====== Provided material
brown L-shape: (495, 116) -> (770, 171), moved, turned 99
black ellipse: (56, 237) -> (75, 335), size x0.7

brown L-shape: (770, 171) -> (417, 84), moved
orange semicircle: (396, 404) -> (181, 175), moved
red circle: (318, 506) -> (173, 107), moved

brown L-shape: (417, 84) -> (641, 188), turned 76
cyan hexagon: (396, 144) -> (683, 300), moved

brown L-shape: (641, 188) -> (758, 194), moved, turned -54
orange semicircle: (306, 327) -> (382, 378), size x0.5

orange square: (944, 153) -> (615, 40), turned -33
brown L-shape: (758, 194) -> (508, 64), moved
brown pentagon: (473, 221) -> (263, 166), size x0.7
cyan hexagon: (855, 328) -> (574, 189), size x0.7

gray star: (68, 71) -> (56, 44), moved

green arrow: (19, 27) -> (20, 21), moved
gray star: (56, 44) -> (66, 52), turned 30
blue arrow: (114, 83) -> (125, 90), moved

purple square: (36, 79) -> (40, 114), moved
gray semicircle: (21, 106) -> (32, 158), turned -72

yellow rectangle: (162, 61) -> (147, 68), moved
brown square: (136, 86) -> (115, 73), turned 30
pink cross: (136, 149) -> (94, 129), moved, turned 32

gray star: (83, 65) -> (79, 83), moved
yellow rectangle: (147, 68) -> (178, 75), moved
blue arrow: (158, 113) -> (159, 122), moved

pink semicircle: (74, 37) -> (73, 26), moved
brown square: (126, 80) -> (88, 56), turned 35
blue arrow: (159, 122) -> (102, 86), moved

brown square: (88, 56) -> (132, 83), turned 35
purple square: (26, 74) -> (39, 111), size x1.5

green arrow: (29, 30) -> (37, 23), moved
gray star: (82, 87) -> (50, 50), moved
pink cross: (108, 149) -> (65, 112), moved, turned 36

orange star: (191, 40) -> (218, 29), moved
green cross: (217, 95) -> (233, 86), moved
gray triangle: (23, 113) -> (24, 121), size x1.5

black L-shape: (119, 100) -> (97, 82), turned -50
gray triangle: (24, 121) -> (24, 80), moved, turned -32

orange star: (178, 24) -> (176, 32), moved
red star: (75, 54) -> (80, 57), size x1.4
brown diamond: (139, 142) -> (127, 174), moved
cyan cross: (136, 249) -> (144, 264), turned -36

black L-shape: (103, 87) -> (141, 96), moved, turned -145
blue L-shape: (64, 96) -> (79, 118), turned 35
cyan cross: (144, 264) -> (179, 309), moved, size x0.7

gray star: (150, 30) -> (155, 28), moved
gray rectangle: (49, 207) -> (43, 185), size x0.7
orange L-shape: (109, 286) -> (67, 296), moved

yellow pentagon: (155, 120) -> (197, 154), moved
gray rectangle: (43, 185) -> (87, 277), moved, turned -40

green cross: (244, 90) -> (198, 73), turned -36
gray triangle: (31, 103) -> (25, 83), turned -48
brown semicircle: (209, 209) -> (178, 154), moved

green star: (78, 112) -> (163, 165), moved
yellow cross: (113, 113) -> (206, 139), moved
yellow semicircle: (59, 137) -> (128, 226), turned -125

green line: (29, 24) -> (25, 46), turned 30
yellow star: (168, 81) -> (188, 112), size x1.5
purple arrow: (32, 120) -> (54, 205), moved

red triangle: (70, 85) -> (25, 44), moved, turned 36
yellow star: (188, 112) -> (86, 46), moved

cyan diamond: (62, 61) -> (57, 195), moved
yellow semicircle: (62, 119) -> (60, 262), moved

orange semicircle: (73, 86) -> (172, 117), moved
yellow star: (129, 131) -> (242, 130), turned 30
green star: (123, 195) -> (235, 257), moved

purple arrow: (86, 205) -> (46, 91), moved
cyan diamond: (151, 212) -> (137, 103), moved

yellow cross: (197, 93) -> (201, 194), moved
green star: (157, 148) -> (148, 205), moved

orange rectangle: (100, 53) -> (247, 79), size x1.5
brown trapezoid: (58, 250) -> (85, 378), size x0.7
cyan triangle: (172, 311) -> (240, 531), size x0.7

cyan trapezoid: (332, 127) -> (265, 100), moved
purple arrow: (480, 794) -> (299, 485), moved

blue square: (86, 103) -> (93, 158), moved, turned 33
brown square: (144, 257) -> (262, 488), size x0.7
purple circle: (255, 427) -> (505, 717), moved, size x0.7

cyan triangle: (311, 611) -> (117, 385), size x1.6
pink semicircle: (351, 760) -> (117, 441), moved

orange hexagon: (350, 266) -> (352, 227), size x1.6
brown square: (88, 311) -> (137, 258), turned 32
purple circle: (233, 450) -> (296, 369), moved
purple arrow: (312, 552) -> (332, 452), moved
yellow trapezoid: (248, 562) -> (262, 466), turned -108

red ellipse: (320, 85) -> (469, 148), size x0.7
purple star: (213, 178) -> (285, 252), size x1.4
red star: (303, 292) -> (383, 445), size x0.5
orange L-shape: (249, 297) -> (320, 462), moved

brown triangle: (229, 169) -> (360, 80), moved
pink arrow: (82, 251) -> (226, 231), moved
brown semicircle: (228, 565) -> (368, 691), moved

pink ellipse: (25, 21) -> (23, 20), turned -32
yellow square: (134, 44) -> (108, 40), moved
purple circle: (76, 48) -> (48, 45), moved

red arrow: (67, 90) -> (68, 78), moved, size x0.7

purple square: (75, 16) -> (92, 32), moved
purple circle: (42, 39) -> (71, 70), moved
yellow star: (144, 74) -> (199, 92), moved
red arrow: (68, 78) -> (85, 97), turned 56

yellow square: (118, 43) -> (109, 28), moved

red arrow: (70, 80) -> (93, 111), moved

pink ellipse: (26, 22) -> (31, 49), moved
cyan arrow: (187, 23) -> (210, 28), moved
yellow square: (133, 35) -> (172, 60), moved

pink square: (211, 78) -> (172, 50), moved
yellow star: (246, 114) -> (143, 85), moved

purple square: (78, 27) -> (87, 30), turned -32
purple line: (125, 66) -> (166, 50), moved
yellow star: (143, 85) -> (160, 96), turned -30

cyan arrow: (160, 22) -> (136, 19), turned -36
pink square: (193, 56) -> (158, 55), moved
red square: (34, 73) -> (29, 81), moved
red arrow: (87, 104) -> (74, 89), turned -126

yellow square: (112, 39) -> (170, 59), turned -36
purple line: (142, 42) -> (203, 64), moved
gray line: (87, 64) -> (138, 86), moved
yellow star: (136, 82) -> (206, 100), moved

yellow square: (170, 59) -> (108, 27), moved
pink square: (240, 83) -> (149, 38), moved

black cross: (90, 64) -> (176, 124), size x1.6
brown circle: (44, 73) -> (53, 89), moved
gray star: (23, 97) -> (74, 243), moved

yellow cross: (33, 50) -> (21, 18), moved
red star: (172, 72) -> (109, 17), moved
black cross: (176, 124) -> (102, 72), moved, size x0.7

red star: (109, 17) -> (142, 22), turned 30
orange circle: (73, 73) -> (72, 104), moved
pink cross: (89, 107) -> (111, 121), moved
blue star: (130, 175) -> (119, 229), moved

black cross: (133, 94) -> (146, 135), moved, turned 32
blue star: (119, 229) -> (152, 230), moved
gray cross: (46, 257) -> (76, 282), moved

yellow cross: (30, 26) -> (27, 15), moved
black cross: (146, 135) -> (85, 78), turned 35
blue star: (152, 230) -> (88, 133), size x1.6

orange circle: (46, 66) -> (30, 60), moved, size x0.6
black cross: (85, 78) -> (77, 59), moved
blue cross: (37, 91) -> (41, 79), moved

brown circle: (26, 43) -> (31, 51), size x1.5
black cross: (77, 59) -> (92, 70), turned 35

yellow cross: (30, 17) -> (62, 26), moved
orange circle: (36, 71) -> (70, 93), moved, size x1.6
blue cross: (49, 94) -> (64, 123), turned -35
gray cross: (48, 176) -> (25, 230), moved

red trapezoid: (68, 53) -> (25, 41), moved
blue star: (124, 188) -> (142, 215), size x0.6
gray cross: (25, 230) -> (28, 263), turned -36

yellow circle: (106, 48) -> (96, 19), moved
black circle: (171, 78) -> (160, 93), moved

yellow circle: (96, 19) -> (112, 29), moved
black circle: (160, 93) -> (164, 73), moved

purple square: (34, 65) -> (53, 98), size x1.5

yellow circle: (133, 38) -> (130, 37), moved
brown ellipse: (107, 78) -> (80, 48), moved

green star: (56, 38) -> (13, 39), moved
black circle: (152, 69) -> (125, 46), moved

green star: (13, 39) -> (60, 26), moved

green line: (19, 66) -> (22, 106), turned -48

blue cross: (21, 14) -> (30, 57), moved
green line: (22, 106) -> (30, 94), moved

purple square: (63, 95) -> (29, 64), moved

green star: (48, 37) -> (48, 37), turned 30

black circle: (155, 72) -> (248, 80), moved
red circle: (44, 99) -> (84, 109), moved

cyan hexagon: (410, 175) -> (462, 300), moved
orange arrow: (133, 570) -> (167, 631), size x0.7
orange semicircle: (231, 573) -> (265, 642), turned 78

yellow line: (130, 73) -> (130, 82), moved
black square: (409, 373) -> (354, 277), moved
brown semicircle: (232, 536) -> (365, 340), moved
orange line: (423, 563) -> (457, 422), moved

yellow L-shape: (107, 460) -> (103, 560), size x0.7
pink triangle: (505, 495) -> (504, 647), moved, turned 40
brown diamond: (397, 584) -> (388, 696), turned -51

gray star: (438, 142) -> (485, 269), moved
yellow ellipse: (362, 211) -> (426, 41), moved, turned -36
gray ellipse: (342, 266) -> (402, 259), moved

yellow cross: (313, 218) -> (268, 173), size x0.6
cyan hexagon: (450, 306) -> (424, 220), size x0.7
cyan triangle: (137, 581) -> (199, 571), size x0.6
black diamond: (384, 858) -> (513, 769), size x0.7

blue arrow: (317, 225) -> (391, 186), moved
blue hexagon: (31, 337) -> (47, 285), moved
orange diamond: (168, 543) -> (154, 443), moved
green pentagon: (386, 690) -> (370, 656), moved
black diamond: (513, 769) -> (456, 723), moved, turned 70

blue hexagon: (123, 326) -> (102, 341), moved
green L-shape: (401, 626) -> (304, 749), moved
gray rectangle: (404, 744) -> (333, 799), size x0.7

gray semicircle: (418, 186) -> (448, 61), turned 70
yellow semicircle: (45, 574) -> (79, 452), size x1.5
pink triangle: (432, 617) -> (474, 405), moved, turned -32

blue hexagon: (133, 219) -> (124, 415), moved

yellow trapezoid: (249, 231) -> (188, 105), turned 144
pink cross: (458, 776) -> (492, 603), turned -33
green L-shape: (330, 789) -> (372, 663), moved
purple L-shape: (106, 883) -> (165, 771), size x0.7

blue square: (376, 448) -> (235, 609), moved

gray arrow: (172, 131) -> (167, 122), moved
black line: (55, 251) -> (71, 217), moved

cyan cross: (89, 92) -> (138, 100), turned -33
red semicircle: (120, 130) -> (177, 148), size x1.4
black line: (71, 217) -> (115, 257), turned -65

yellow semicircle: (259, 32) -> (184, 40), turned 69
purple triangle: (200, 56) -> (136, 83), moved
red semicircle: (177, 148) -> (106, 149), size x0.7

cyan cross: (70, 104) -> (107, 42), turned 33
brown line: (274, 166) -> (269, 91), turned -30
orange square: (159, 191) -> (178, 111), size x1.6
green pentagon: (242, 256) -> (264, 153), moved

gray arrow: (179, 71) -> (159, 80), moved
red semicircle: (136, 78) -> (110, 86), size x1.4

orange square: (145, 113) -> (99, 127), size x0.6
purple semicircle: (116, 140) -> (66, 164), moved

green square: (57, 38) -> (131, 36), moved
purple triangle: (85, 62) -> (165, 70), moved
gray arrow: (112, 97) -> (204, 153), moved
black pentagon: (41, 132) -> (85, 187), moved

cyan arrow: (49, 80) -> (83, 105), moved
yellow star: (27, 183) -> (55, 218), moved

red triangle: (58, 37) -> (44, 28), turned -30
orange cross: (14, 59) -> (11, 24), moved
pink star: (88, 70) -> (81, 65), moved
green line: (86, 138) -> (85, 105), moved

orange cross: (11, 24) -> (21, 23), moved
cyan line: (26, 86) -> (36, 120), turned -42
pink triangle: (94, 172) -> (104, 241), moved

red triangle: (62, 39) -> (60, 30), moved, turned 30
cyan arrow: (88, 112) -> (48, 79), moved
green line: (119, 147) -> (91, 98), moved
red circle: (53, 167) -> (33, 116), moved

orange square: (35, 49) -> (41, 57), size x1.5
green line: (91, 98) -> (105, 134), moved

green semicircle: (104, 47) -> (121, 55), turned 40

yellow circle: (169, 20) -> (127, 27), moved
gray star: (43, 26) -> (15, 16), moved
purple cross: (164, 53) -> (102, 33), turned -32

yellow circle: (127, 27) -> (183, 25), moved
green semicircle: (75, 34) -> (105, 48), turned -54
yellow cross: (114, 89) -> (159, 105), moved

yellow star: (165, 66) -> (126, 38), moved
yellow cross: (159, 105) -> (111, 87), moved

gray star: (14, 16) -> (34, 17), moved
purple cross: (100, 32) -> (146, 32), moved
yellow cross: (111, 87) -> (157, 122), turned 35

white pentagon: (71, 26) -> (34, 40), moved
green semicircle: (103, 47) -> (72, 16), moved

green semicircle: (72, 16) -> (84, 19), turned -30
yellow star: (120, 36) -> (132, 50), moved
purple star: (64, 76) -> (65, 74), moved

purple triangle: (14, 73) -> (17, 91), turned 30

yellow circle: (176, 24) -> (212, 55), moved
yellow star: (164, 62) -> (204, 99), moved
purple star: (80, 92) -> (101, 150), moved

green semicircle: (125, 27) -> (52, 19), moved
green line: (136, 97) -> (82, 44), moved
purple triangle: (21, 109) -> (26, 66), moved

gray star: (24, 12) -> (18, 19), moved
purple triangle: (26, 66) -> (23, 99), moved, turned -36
============
### To-do item
Lines after the one containing "red circle: (318, 506) -> (173, 107), moved" are not part of the task. Output the entries exactly from their first line through that one.

### Answer to this exercise
brown L-shape: (495, 116) -> (770, 171), moved, turned 99
black ellipse: (56, 237) -> (75, 335), size x0.7

brown L-shape: (770, 171) -> (417, 84), moved
orange semicircle: (396, 404) -> (181, 175), moved
red circle: (318, 506) -> (173, 107), moved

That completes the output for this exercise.